*** Block opens ***

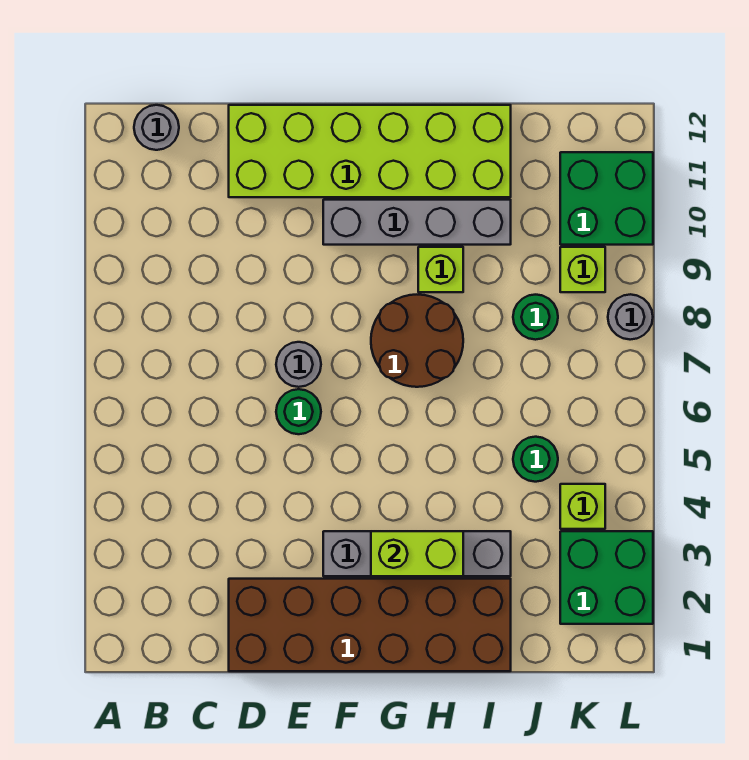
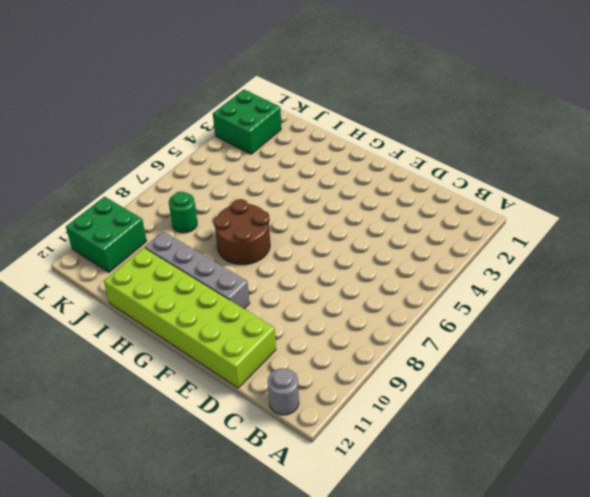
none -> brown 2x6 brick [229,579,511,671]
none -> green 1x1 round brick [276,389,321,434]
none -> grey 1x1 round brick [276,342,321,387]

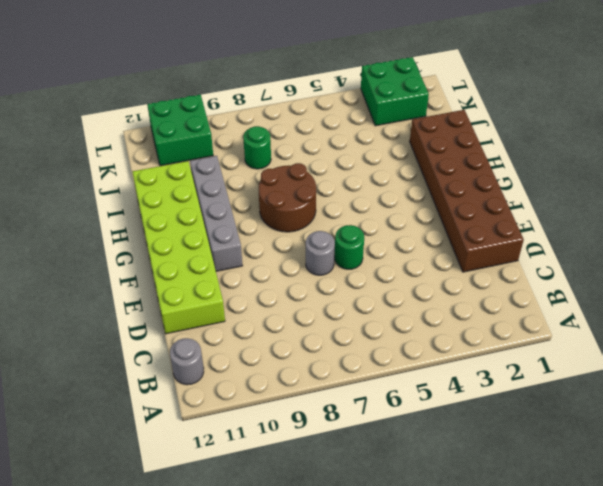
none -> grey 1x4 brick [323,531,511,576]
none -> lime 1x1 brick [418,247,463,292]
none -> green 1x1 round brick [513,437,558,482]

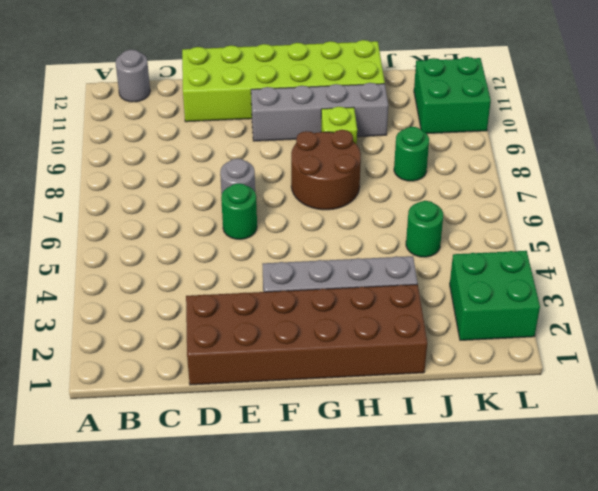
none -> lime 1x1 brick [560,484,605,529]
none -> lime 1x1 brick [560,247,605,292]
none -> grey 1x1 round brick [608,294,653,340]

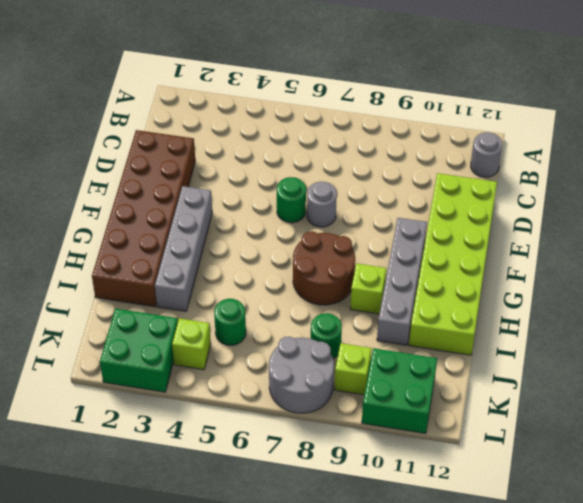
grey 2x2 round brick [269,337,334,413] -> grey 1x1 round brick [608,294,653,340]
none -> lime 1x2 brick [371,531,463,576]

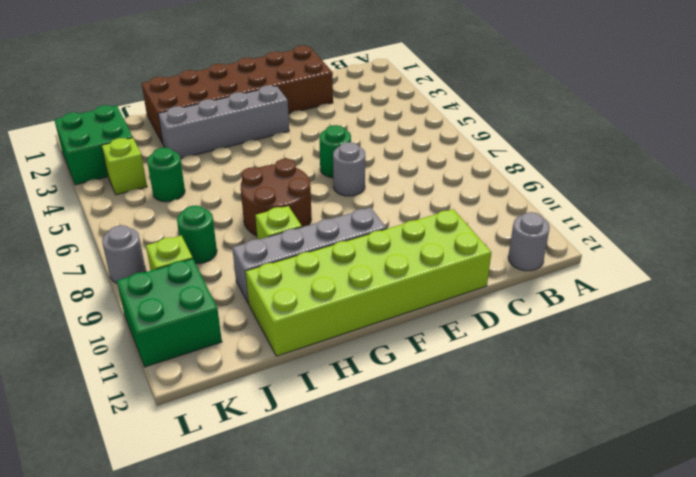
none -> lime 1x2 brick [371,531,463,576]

*** Block closes ***

• [Task directions] Exact copy, no pictures: reproduce every record as it stands.

• [Solution to this exercise]
none -> brown 2x6 brick [229,579,511,671]
none -> green 1x1 round brick [276,389,321,434]
none -> grey 1x1 round brick [276,342,321,387]

none -> grey 1x4 brick [323,531,511,576]
none -> lime 1x1 brick [418,247,463,292]
none -> green 1x1 round brick [513,437,558,482]

none -> lime 1x1 brick [560,484,605,529]
none -> lime 1x1 brick [560,247,605,292]
none -> grey 1x1 round brick [608,294,653,340]

grey 2x2 round brick [269,337,334,413] -> grey 1x1 round brick [608,294,653,340]
none -> lime 1x2 brick [371,531,463,576]

none -> lime 1x2 brick [371,531,463,576]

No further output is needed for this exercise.